--- Data for the task Enclosed Below ---
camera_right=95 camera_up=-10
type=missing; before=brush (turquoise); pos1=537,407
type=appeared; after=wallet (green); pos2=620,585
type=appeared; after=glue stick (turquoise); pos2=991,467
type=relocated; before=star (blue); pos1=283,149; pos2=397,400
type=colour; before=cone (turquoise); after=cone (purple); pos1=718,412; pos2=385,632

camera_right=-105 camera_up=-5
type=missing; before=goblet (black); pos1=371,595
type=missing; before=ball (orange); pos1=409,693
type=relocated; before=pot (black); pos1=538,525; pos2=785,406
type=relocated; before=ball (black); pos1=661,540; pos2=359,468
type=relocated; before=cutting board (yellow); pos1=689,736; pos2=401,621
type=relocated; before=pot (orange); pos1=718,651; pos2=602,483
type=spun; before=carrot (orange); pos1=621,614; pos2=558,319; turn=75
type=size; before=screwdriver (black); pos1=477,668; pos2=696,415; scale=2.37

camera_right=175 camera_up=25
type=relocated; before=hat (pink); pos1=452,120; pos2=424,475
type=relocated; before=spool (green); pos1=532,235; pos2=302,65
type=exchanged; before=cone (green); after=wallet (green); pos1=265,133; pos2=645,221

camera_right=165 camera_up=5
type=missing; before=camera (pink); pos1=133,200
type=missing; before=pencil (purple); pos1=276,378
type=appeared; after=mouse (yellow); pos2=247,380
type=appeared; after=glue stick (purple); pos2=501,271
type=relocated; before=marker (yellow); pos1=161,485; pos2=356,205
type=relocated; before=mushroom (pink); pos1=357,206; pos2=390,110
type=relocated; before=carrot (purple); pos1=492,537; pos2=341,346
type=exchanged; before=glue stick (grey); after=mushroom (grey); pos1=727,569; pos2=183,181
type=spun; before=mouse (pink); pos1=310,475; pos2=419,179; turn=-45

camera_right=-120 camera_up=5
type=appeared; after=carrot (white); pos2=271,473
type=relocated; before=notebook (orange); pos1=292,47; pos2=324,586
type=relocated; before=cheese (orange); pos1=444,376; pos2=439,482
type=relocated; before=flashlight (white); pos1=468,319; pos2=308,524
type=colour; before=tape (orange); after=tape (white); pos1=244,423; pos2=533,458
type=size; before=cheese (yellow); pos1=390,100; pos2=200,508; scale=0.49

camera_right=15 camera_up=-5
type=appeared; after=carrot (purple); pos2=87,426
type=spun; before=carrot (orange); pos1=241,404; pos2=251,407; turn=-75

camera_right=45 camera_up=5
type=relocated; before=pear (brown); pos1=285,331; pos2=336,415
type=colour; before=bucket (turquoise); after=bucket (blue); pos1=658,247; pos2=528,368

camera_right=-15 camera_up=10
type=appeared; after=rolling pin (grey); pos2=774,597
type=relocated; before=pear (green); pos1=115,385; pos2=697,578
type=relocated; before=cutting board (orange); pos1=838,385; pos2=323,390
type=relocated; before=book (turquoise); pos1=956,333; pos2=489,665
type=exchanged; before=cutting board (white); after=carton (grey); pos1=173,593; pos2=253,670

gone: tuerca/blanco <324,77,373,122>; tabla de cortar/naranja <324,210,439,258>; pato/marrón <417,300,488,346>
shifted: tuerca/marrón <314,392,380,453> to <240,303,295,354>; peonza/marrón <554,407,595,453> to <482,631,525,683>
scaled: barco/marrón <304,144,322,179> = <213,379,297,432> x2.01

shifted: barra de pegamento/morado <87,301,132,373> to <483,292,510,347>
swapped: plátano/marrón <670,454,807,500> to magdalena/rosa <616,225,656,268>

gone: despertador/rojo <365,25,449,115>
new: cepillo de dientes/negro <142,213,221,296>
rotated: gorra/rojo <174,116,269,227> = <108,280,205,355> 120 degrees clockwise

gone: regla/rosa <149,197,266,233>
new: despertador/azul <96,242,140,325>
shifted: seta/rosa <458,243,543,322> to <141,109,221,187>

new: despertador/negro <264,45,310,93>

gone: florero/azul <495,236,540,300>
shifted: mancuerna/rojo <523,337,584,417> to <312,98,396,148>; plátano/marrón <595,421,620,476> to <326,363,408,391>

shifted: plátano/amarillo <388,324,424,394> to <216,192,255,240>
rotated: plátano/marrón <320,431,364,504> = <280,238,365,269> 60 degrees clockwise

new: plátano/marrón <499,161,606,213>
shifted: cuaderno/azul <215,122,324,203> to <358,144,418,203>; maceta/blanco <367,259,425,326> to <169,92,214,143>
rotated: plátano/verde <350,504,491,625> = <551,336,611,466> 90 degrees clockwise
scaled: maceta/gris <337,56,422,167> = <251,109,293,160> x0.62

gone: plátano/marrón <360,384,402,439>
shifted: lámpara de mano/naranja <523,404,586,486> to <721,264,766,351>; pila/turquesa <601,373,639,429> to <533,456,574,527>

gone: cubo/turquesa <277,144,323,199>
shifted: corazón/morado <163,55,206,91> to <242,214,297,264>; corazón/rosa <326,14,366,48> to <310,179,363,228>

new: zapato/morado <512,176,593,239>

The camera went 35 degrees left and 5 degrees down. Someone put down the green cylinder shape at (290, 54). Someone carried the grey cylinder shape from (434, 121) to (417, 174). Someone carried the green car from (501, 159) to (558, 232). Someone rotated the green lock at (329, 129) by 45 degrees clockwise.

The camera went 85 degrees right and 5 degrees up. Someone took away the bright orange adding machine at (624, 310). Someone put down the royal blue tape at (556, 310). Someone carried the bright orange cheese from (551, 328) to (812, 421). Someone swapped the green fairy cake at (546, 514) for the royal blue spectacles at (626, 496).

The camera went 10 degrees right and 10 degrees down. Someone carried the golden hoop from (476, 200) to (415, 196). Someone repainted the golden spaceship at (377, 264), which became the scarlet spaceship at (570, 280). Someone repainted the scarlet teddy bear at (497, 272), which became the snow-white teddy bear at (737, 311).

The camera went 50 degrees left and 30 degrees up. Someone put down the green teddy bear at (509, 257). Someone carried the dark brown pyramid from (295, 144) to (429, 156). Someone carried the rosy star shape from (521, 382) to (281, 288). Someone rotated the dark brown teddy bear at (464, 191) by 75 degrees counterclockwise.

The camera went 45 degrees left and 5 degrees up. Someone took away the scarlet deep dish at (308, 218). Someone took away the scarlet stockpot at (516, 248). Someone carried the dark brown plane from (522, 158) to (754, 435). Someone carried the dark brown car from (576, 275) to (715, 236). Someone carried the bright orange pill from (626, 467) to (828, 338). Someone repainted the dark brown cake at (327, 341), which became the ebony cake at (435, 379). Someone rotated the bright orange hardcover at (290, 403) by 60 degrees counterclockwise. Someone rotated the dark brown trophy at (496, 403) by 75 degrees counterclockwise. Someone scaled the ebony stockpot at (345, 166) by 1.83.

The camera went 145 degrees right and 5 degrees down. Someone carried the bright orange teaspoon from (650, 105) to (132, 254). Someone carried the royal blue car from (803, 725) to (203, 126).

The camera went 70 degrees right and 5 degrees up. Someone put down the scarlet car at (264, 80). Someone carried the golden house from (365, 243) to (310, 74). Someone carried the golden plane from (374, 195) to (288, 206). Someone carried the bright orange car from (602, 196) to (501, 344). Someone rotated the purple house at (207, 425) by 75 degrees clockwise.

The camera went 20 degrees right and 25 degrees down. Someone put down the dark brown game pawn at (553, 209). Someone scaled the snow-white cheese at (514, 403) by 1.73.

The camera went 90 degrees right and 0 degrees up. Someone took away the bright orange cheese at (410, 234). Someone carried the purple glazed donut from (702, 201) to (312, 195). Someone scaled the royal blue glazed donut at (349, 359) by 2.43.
--- End of Enclosed Data for the task ---
• _Instructions for the task_:
Each line of the listing should be retyped exactly, with nothing left out.

• _Problem solution_:
camera_right=95 camera_up=-10
type=missing; before=brush (turquoise); pos1=537,407
type=appeared; after=wallet (green); pos2=620,585
type=appeared; after=glue stick (turquoise); pos2=991,467
type=relocated; before=star (blue); pos1=283,149; pos2=397,400
type=colour; before=cone (turquoise); after=cone (purple); pos1=718,412; pos2=385,632

camera_right=-105 camera_up=-5
type=missing; before=goblet (black); pos1=371,595
type=missing; before=ball (orange); pos1=409,693
type=relocated; before=pot (black); pos1=538,525; pos2=785,406
type=relocated; before=ball (black); pos1=661,540; pos2=359,468
type=relocated; before=cutting board (yellow); pos1=689,736; pos2=401,621
type=relocated; before=pot (orange); pos1=718,651; pos2=602,483
type=spun; before=carrot (orange); pos1=621,614; pos2=558,319; turn=75
type=size; before=screwdriver (black); pos1=477,668; pos2=696,415; scale=2.37

camera_right=175 camera_up=25
type=relocated; before=hat (pink); pos1=452,120; pos2=424,475
type=relocated; before=spool (green); pos1=532,235; pos2=302,65
type=exchanged; before=cone (green); after=wallet (green); pos1=265,133; pos2=645,221

camera_right=165 camera_up=5
type=missing; before=camera (pink); pos1=133,200
type=missing; before=pencil (purple); pos1=276,378
type=appeared; after=mouse (yellow); pos2=247,380
type=appeared; after=glue stick (purple); pos2=501,271
type=relocated; before=marker (yellow); pos1=161,485; pos2=356,205
type=relocated; before=mushroom (pink); pos1=357,206; pos2=390,110
type=relocated; before=carrot (purple); pos1=492,537; pos2=341,346
type=exchanged; before=glue stick (grey); after=mushroom (grey); pos1=727,569; pos2=183,181
type=spun; before=mouse (pink); pos1=310,475; pos2=419,179; turn=-45

camera_right=-120 camera_up=5
type=appeared; after=carrot (white); pos2=271,473
type=relocated; before=notebook (orange); pos1=292,47; pos2=324,586
type=relocated; before=cheese (orange); pos1=444,376; pos2=439,482
type=relocated; before=flashlight (white); pos1=468,319; pos2=308,524
type=colour; before=tape (orange); after=tape (white); pos1=244,423; pos2=533,458
type=size; before=cheese (yellow); pos1=390,100; pos2=200,508; scale=0.49

camera_right=15 camera_up=-5
type=appeared; after=carrot (purple); pos2=87,426
type=spun; before=carrot (orange); pos1=241,404; pos2=251,407; turn=-75

camera_right=45 camera_up=5
type=relocated; before=pear (brown); pos1=285,331; pos2=336,415
type=colour; before=bucket (turquoise); after=bucket (blue); pos1=658,247; pos2=528,368

camera_right=-15 camera_up=10
type=appeared; after=rolling pin (grey); pos2=774,597
type=relocated; before=pear (green); pos1=115,385; pos2=697,578
type=relocated; before=cutting board (orange); pos1=838,385; pos2=323,390
type=relocated; before=book (turquoise); pos1=956,333; pos2=489,665
type=exchanged; before=cutting board (white); after=carton (grey); pos1=173,593; pos2=253,670

gone: tuerca/blanco <324,77,373,122>; tabla de cortar/naranja <324,210,439,258>; pato/marrón <417,300,488,346>
shifted: tuerca/marrón <314,392,380,453> to <240,303,295,354>; peonza/marrón <554,407,595,453> to <482,631,525,683>
scaled: barco/marrón <304,144,322,179> = <213,379,297,432> x2.01

shifted: barra de pegamento/morado <87,301,132,373> to <483,292,510,347>
swapped: plátano/marrón <670,454,807,500> to magdalena/rosa <616,225,656,268>

gone: despertador/rojo <365,25,449,115>
new: cepillo de dientes/negro <142,213,221,296>
rotated: gorra/rojo <174,116,269,227> = <108,280,205,355> 120 degrees clockwise

gone: regla/rosa <149,197,266,233>
new: despertador/azul <96,242,140,325>
shifted: seta/rosa <458,243,543,322> to <141,109,221,187>

new: despertador/negro <264,45,310,93>

gone: florero/azul <495,236,540,300>
shifted: mancuerna/rojo <523,337,584,417> to <312,98,396,148>; plátano/marrón <595,421,620,476> to <326,363,408,391>

shifted: plátano/amarillo <388,324,424,394> to <216,192,255,240>
rotated: plátano/marrón <320,431,364,504> = <280,238,365,269> 60 degrees clockwise

new: plátano/marrón <499,161,606,213>
shifted: cuaderno/azul <215,122,324,203> to <358,144,418,203>; maceta/blanco <367,259,425,326> to <169,92,214,143>
rotated: plátano/verde <350,504,491,625> = <551,336,611,466> 90 degrees clockwise
scaled: maceta/gris <337,56,422,167> = <251,109,293,160> x0.62

gone: plátano/marrón <360,384,402,439>
shifted: lámpara de mano/naranja <523,404,586,486> to <721,264,766,351>; pila/turquesa <601,373,639,429> to <533,456,574,527>

gone: cubo/turquesa <277,144,323,199>
shifted: corazón/morado <163,55,206,91> to <242,214,297,264>; corazón/rosa <326,14,366,48> to <310,179,363,228>

new: zapato/morado <512,176,593,239>

The camera went 35 degrees left and 5 degrees down. Someone put down the green cylinder shape at (290, 54). Someone carried the grey cylinder shape from (434, 121) to (417, 174). Someone carried the green car from (501, 159) to (558, 232). Someone rotated the green lock at (329, 129) by 45 degrees clockwise.

The camera went 85 degrees right and 5 degrees up. Someone took away the bright orange adding machine at (624, 310). Someone put down the royal blue tape at (556, 310). Someone carried the bright orange cheese from (551, 328) to (812, 421). Someone swapped the green fairy cake at (546, 514) for the royal blue spectacles at (626, 496).

The camera went 10 degrees right and 10 degrees down. Someone carried the golden hoop from (476, 200) to (415, 196). Someone repainted the golden spaceship at (377, 264), which became the scarlet spaceship at (570, 280). Someone repainted the scarlet teddy bear at (497, 272), which became the snow-white teddy bear at (737, 311).

The camera went 50 degrees left and 30 degrees up. Someone put down the green teddy bear at (509, 257). Someone carried the dark brown pyramid from (295, 144) to (429, 156). Someone carried the rosy star shape from (521, 382) to (281, 288). Someone rotated the dark brown teddy bear at (464, 191) by 75 degrees counterclockwise.

The camera went 45 degrees left and 5 degrees up. Someone took away the scarlet deep dish at (308, 218). Someone took away the scarlet stockpot at (516, 248). Someone carried the dark brown plane from (522, 158) to (754, 435). Someone carried the dark brown car from (576, 275) to (715, 236). Someone carried the bright orange pill from (626, 467) to (828, 338). Someone repainted the dark brown cake at (327, 341), which became the ebony cake at (435, 379). Someone rotated the bright orange hardcover at (290, 403) by 60 degrees counterclockwise. Someone rotated the dark brown trophy at (496, 403) by 75 degrees counterclockwise. Someone scaled the ebony stockpot at (345, 166) by 1.83.

The camera went 145 degrees right and 5 degrees down. Someone carried the bright orange teaspoon from (650, 105) to (132, 254). Someone carried the royal blue car from (803, 725) to (203, 126).

The camera went 70 degrees right and 5 degrees up. Someone put down the scarlet car at (264, 80). Someone carried the golden house from (365, 243) to (310, 74). Someone carried the golden plane from (374, 195) to (288, 206). Someone carried the bright orange car from (602, 196) to (501, 344). Someone rotated the purple house at (207, 425) by 75 degrees clockwise.

The camera went 20 degrees right and 25 degrees down. Someone put down the dark brown game pawn at (553, 209). Someone scaled the snow-white cheese at (514, 403) by 1.73.

The camera went 90 degrees right and 0 degrees up. Someone took away the bright orange cheese at (410, 234). Someone carried the purple glazed donut from (702, 201) to (312, 195). Someone scaled the royal blue glazed donut at (349, 359) by 2.43.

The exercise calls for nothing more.